--- WORK ITEM ---
Every line of the material is to be transcribed verbatim, with images omitted.

═══

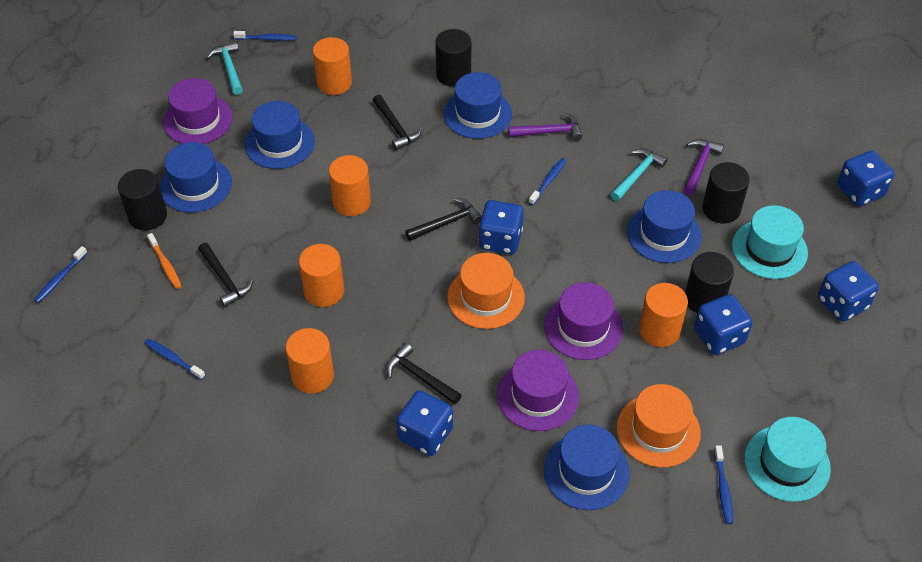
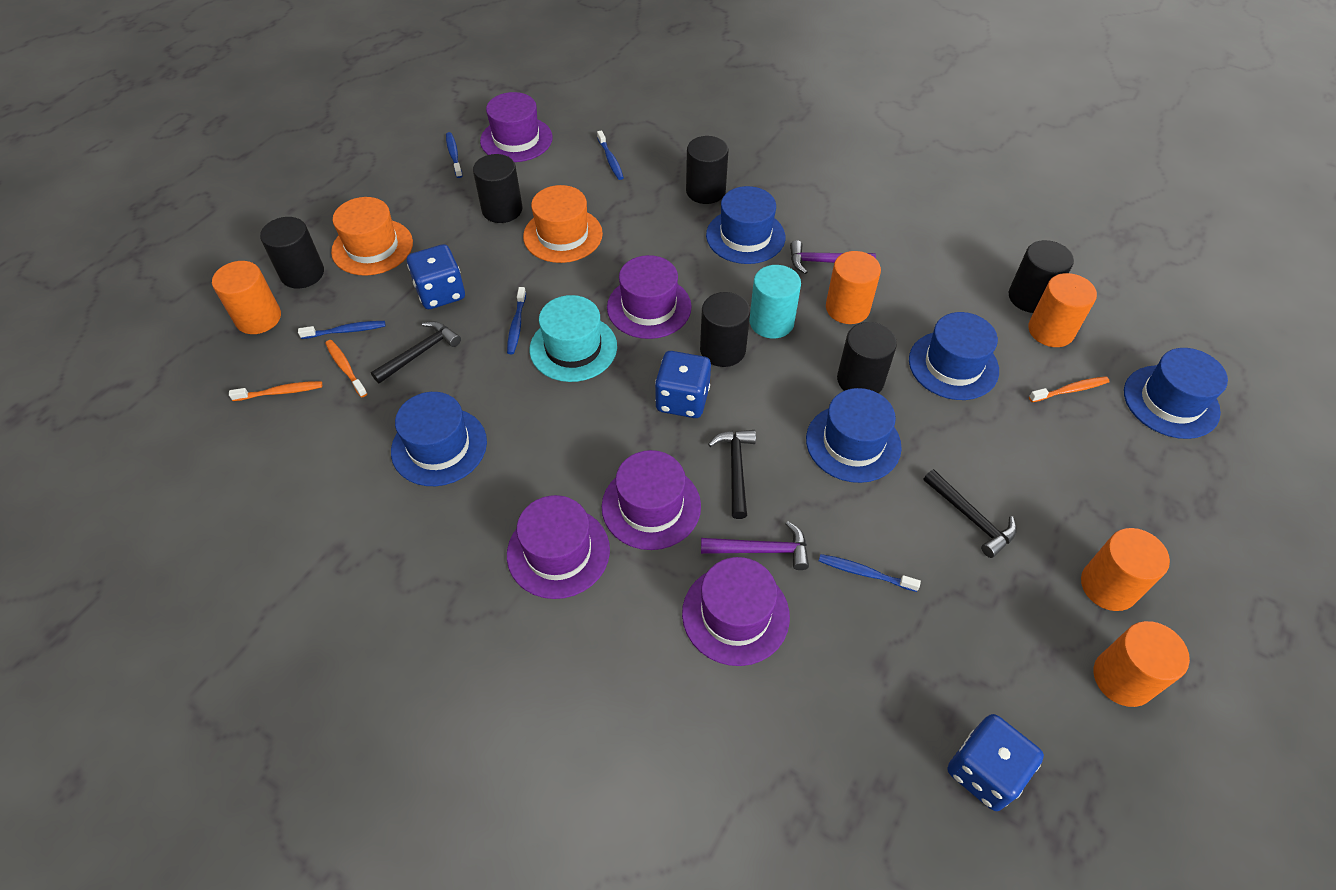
black cylinder: [118,169,167,231] [435,29,471,87] [685,252,734,313] [702,162,750,224] = 4 -> [260,217,324,289] [473,154,522,223] [686,136,728,204] [700,292,750,367] [837,322,897,393] [1009,240,1074,313] = 6
black hammer: [198,243,253,307] [372,95,422,150] [386,343,462,405] [405,198,482,241] = 4 -> [371,321,461,384] [708,430,756,519] [923,469,1017,558] = 3
blue dice: [396,390,453,456] [479,200,524,254] [694,294,752,355] [818,261,879,322] [837,151,894,206] = 5 -> [407,244,465,309] [655,351,711,418] [948,714,1044,811] = 3
orange toothbrush: [147,233,181,289] = 1 -> [229,381,322,401] [325,340,367,398] [1029,376,1110,402] = 3
purple hat: [163,78,233,144] [497,350,579,431] [544,282,623,360] = 3 -> [480,92,553,162] [507,495,610,599] [602,450,701,550] [607,255,692,339] [682,557,790,666] = 5
turquoise cylinder: none = 0 -> [749,265,801,339] = 1
turquoise hammer: [206,41,243,95] [610,148,667,201] = 2 -> none = 0
turquoise hat: [732,205,808,279] [744,417,831,502] = 2 -> [529,295,617,382] = 1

═══

--- TASK SOLUTION ---
black cylinder: [118,169,167,231] [435,29,471,87] [685,252,734,313] [702,162,750,224] = 4 -> [260,217,324,289] [473,154,522,223] [686,136,728,204] [700,292,750,367] [837,322,897,393] [1009,240,1074,313] = 6
black hammer: [198,243,253,307] [372,95,422,150] [386,343,462,405] [405,198,482,241] = 4 -> [371,321,461,384] [708,430,756,519] [923,469,1017,558] = 3
blue dice: [396,390,453,456] [479,200,524,254] [694,294,752,355] [818,261,879,322] [837,151,894,206] = 5 -> [407,244,465,309] [655,351,711,418] [948,714,1044,811] = 3
orange toothbrush: [147,233,181,289] = 1 -> [229,381,322,401] [325,340,367,398] [1029,376,1110,402] = 3
purple hat: [163,78,233,144] [497,350,579,431] [544,282,623,360] = 3 -> [480,92,553,162] [507,495,610,599] [602,450,701,550] [607,255,692,339] [682,557,790,666] = 5
turquoise cylinder: none = 0 -> [749,265,801,339] = 1
turquoise hammer: [206,41,243,95] [610,148,667,201] = 2 -> none = 0
turquoise hat: [732,205,808,279] [744,417,831,502] = 2 -> [529,295,617,382] = 1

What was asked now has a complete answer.